PROBLEM TO WORK ON ▸ Please, from the entries below, transcribe exactly the lines that begin at the line with "F201: 2A (5V, DGND) -> 2A (5V, N002)" and end at the line with "U4 pin PB3: none -> U2/IB", without the pictures.

DATA ▸
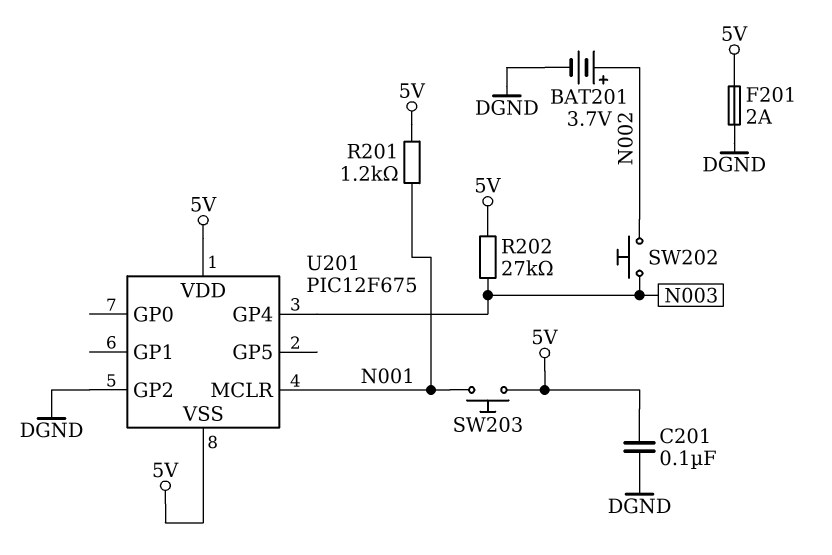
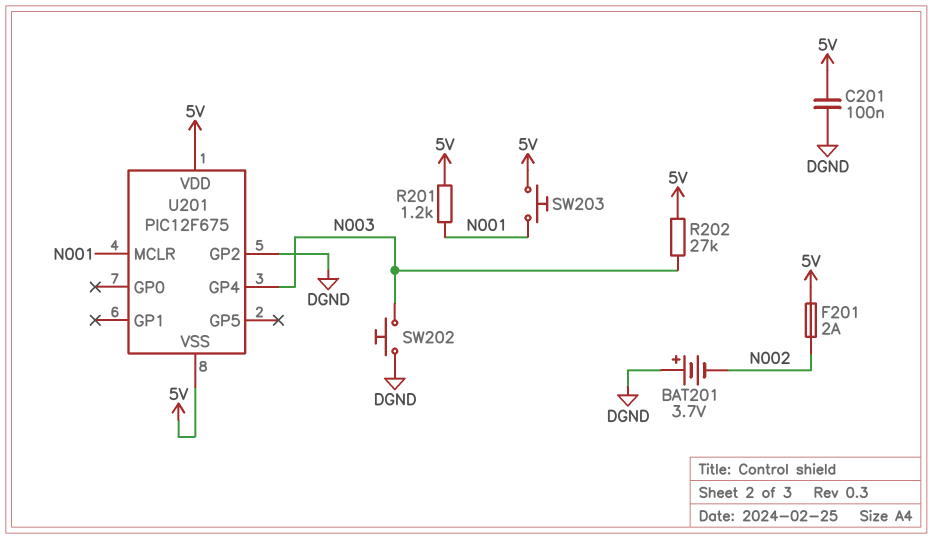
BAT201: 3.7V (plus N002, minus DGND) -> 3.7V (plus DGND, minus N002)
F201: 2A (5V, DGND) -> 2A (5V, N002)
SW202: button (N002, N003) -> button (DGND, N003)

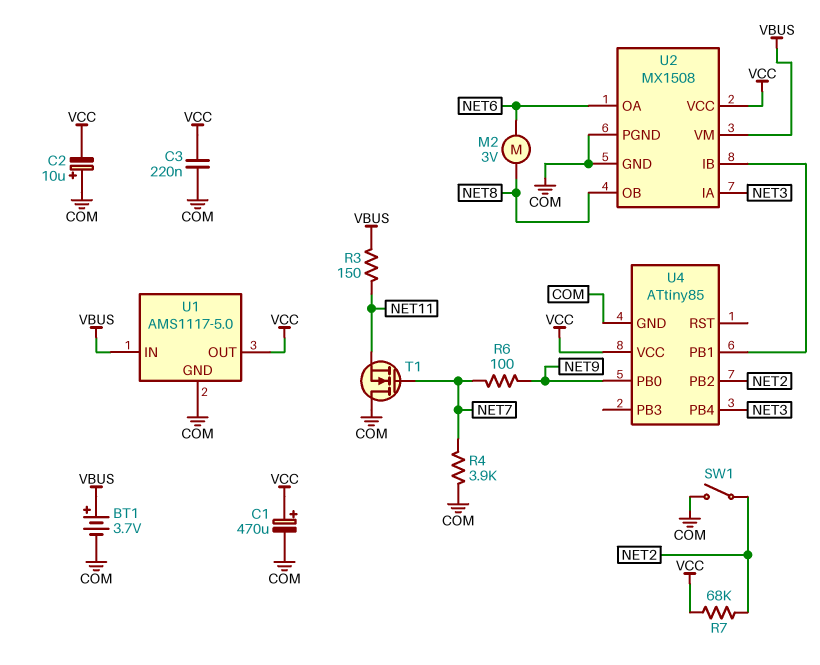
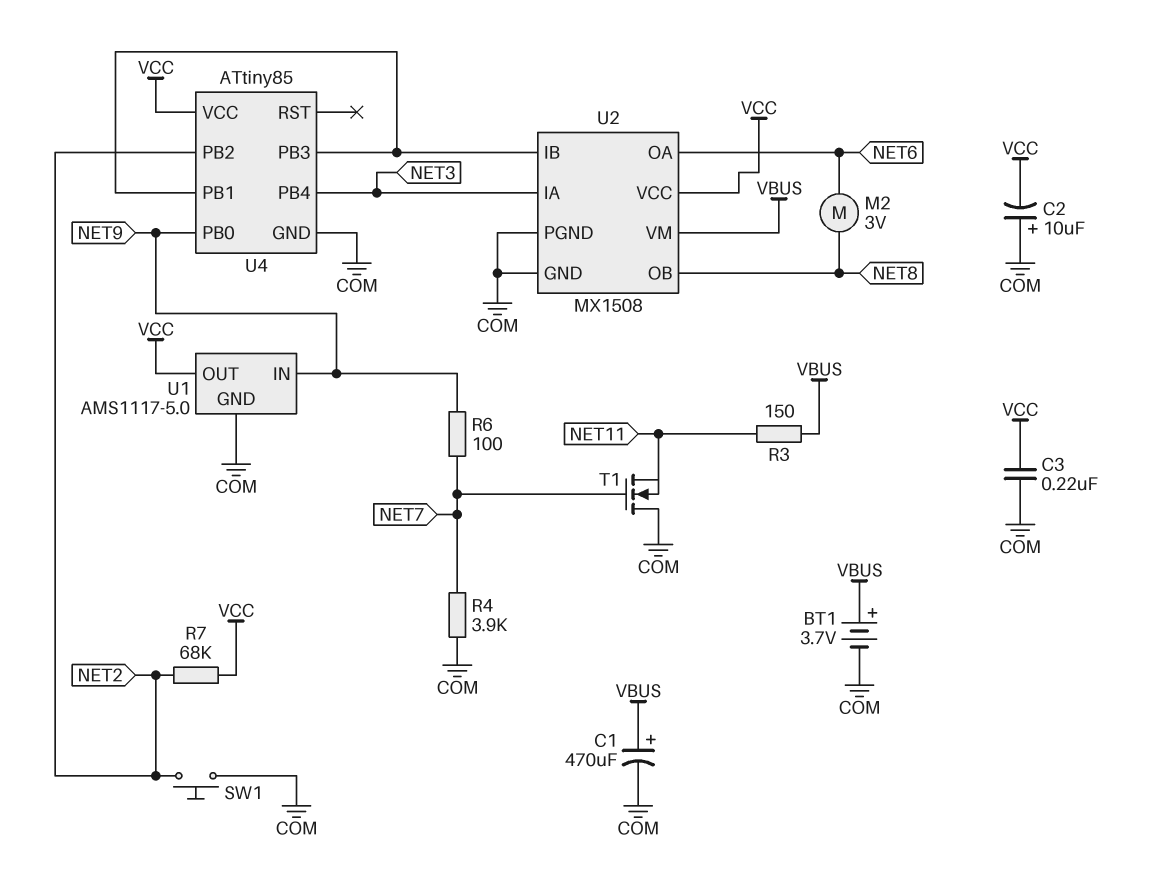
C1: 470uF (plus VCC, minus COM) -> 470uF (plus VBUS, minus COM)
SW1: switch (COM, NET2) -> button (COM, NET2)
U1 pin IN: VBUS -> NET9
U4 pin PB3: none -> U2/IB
---
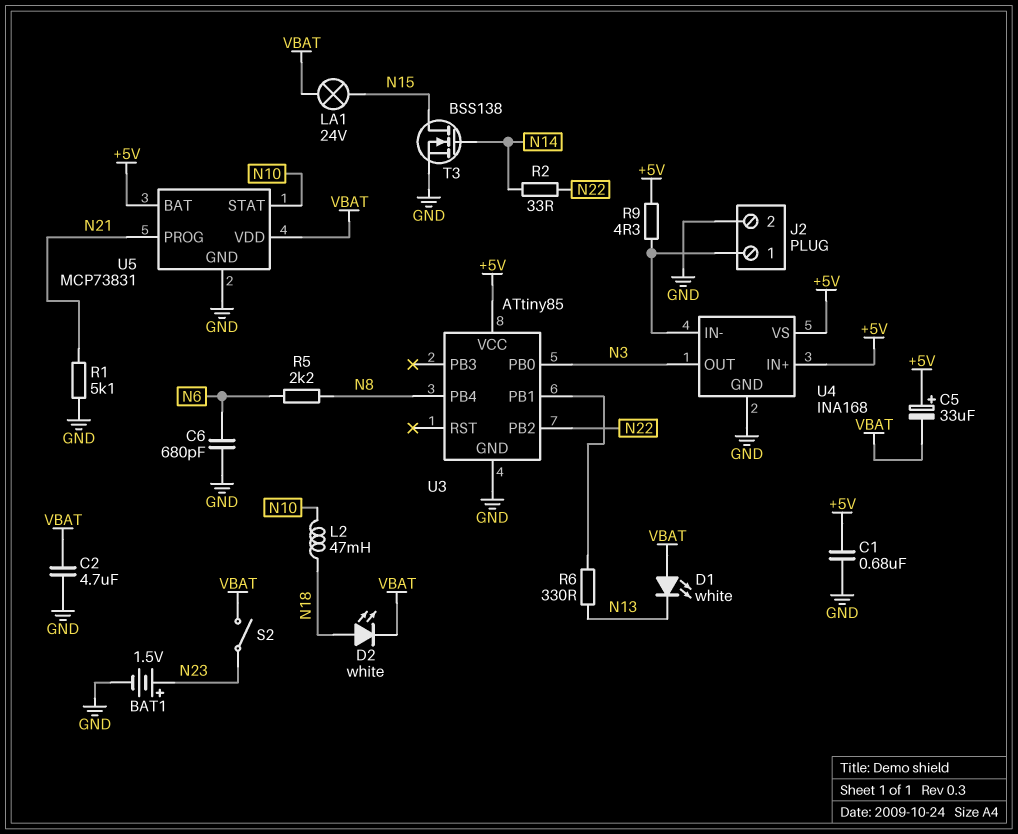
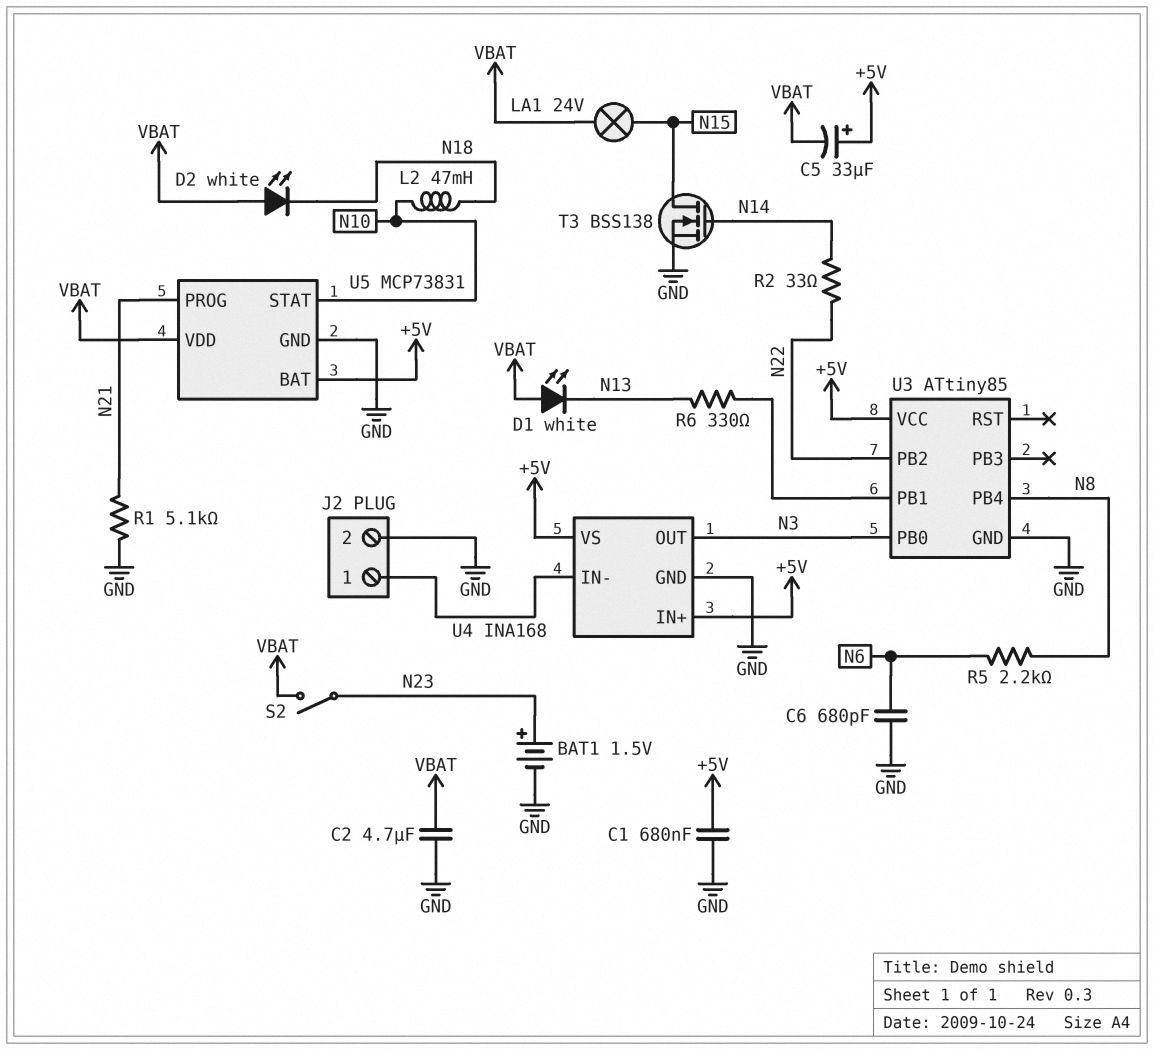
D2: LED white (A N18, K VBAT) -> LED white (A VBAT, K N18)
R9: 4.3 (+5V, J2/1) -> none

COMPLETED EXERCISE ▸
F201: 2A (5V, DGND) -> 2A (5V, N002)
SW202: button (N002, N003) -> button (DGND, N003)

C1: 470uF (plus VCC, minus COM) -> 470uF (plus VBUS, minus COM)
SW1: switch (COM, NET2) -> button (COM, NET2)
U1 pin IN: VBUS -> NET9
U4 pin PB3: none -> U2/IB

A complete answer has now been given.